> [Description of the task]:
Please print every line of the material below exactly.

> [Records for this exercise]:
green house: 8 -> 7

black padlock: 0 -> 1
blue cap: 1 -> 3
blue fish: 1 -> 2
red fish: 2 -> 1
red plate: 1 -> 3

> [Written reply]:
green house: 8 -> 7

black padlock: 0 -> 1
blue cap: 1 -> 3
blue fish: 1 -> 2
red fish: 2 -> 1
red plate: 1 -> 3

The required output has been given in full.